==== ENTRIES SHOWN ====
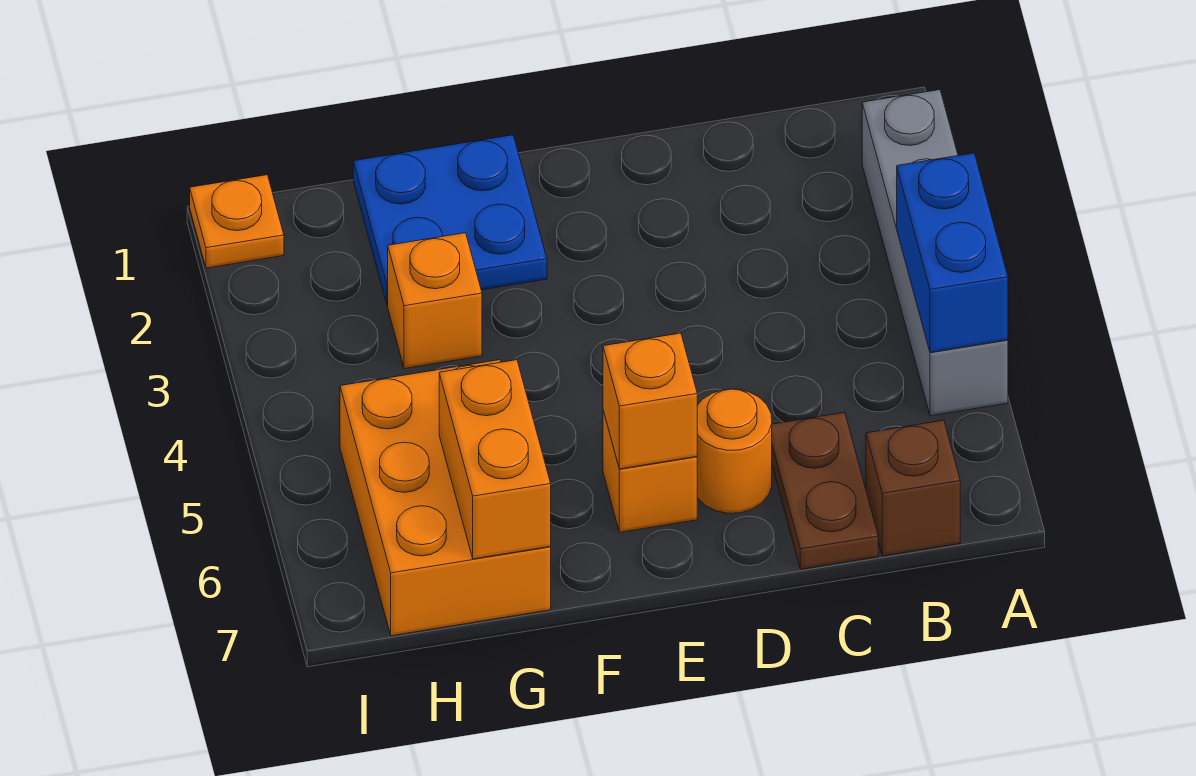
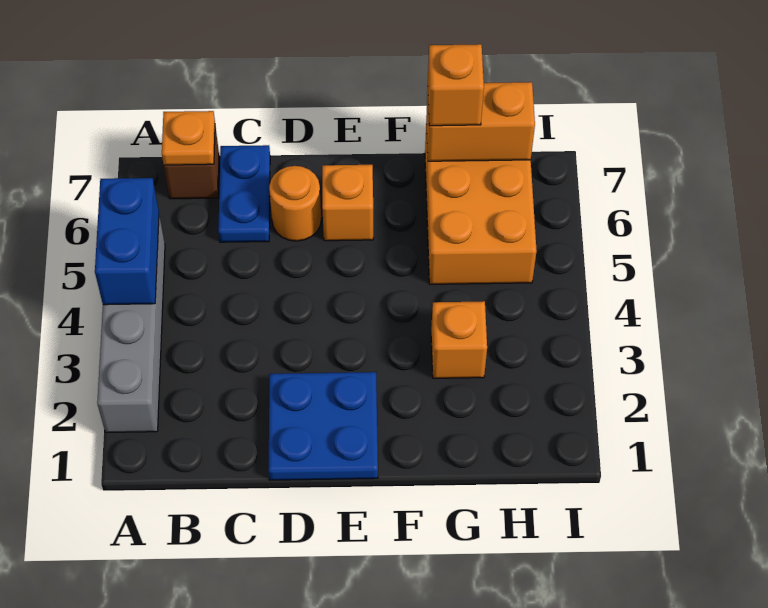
brown plate C6:C7 level 1 -> blue plate C6:C7 level 1
orange brick E6 level 2 -> orange brick G7 level 3
blue plate F1:G2 level 1 -> blue plate D1:E2 level 1
orange brick G6:G7 level 2 -> orange brick G7:H7 level 2
orange plate I1 level 1 -> orange plate B7 level 2

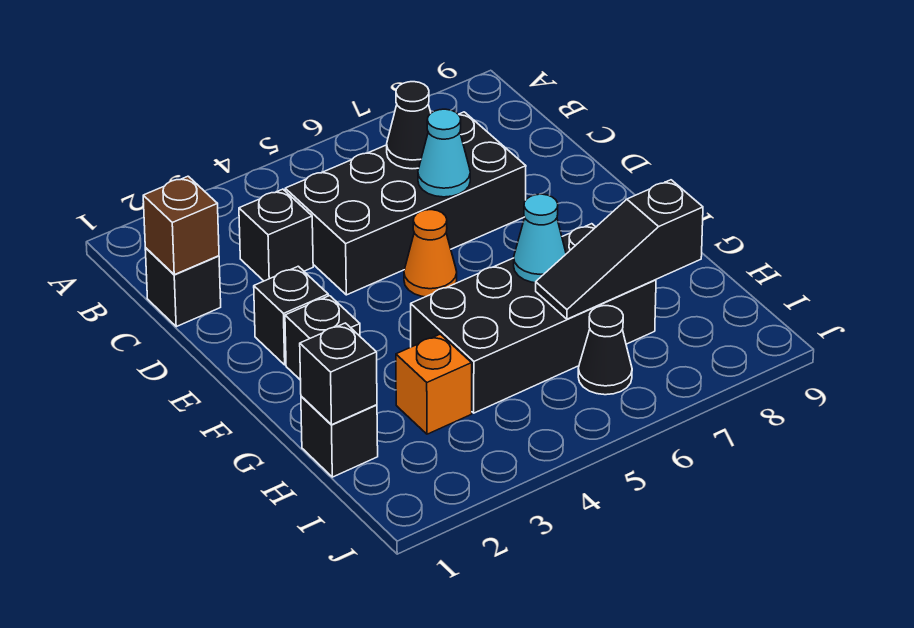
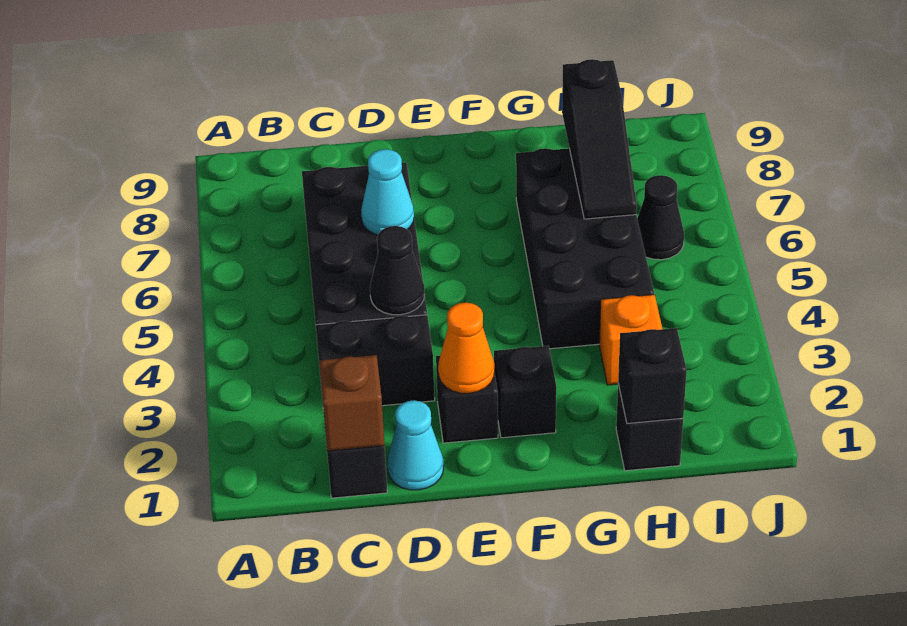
black brick C3 level 1 -> black brick C3:D3 level 1
black cone C6 level 2 -> black cone D4 level 2
orange cone E5 level 1 -> orange cone E2 level 2
cyan cone G6 level 2 -> cyan cone D1 level 1

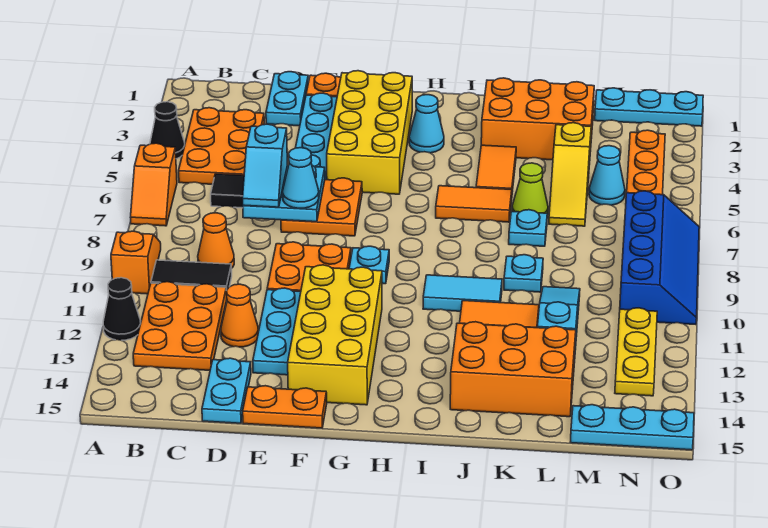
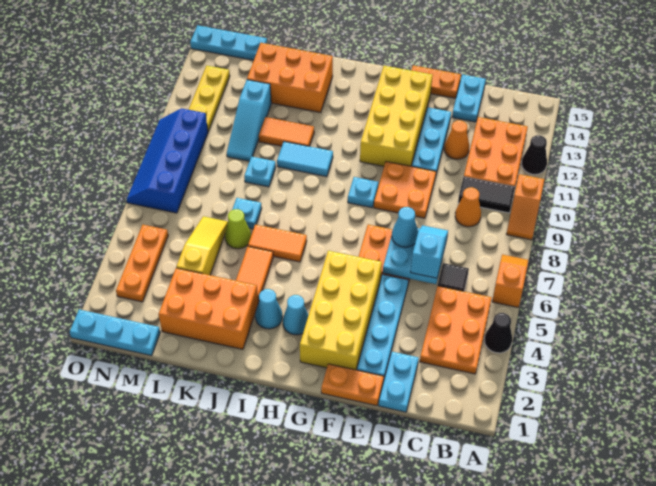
cyan cone M5 level 1 -> cyan cone I3 level 1

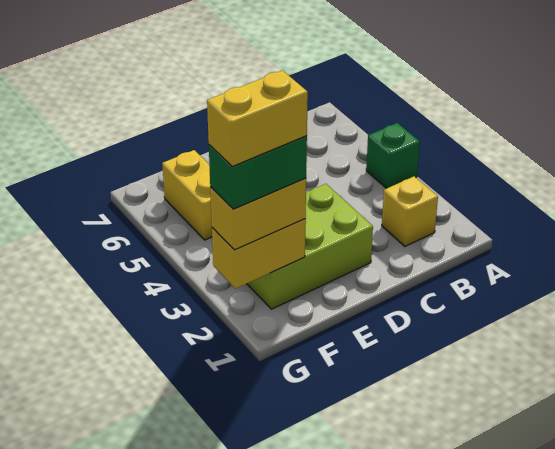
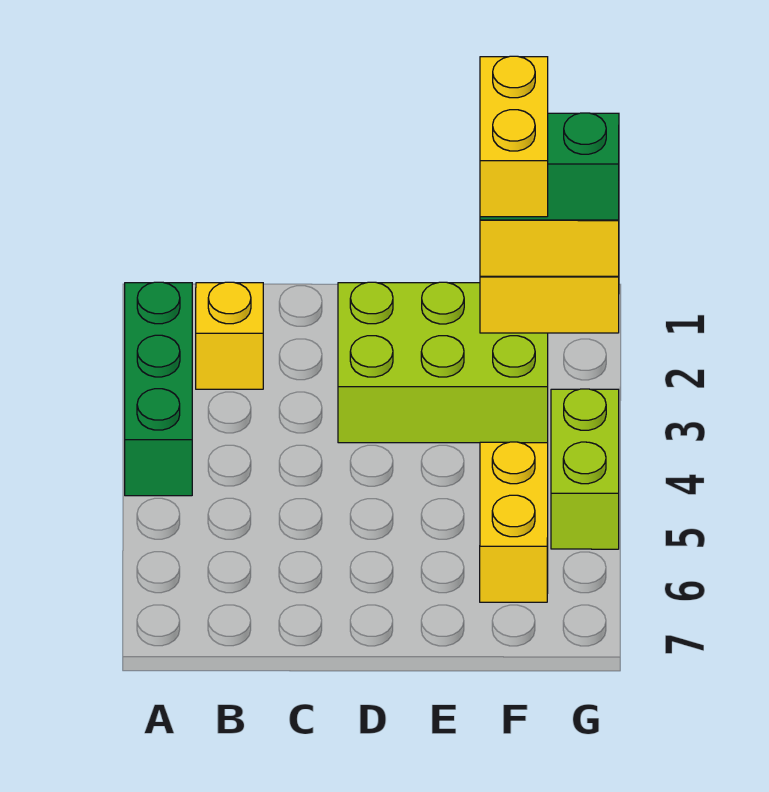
green brick A4 level 1 -> green brick A2:A4 level 1
yellow brick F2:G2 level 5 -> yellow brick F2:F3 level 5
none -> lime brick G4:G5 level 1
====
### WHAT TO PRODUCE
Lines in the listing above that contain the word "cyan" must be copied; leave out the rest.

### SOLUTION TO THIS EXERCISE
cyan cone G6 level 2 -> cyan cone D1 level 1
cyan cone M5 level 1 -> cyan cone I3 level 1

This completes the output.